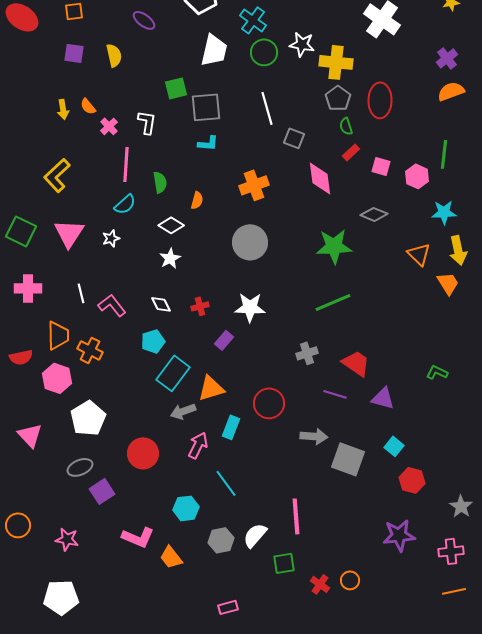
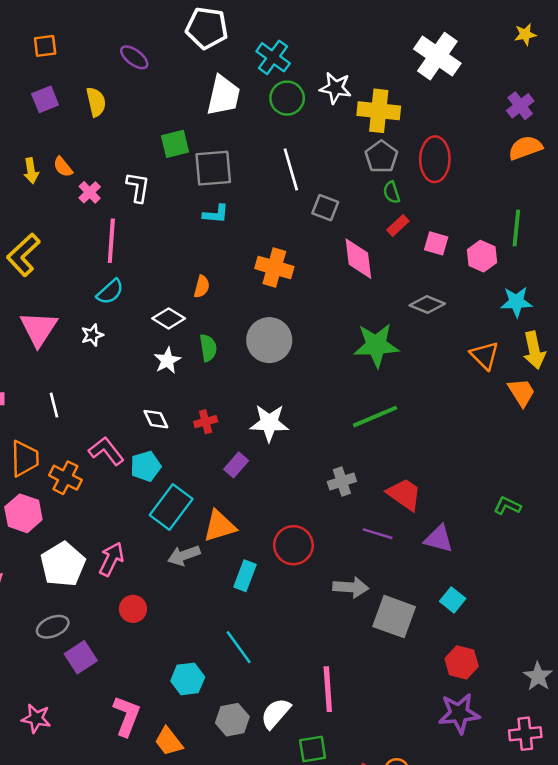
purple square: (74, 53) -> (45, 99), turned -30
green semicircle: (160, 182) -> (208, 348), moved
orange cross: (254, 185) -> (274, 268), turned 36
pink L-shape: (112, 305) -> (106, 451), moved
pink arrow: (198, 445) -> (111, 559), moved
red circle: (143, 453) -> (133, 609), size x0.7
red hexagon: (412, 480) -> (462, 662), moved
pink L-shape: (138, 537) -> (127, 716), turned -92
* * * * *
Whenever the word "shape" shows up in a line of the entries, list that line.

pink L-shape: (112, 305) -> (106, 451), moved
pink L-shape: (138, 537) -> (127, 716), turned -92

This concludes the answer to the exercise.